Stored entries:
---

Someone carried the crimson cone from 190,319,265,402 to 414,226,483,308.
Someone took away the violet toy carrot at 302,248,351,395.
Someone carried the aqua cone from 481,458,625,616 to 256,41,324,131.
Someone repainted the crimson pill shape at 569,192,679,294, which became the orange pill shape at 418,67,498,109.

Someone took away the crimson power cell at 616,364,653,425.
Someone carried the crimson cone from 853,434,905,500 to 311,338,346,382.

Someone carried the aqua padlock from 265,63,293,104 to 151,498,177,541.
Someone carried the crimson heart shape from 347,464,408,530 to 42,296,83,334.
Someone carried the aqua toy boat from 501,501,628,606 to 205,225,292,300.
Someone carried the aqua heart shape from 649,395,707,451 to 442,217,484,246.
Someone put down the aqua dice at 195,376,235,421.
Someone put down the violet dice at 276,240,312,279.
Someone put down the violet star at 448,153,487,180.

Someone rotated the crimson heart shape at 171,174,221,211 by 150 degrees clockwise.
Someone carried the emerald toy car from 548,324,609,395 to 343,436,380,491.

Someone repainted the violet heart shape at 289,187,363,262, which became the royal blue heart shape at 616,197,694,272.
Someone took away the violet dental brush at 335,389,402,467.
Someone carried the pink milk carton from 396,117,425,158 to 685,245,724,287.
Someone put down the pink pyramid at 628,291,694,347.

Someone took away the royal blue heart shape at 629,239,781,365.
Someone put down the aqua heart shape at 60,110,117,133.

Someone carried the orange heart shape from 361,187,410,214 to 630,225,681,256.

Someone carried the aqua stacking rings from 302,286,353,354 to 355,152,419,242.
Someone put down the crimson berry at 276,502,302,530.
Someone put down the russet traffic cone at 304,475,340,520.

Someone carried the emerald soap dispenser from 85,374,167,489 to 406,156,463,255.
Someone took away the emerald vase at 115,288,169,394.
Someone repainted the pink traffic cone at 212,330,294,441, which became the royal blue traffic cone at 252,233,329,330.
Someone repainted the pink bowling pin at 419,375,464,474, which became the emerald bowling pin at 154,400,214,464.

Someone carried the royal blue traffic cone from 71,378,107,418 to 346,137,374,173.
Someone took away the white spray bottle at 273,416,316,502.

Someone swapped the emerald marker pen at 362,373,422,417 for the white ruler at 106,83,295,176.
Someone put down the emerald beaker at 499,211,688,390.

---

What to work on ->
Only the lines from the beginning of the data above through the line containing "Someone carried the aqua cone" should be repeated, exactly as they appear.

The completed task ->
Someone carried the crimson cone from 190,319,265,402 to 414,226,483,308.
Someone took away the violet toy carrot at 302,248,351,395.
Someone carried the aqua cone from 481,458,625,616 to 256,41,324,131.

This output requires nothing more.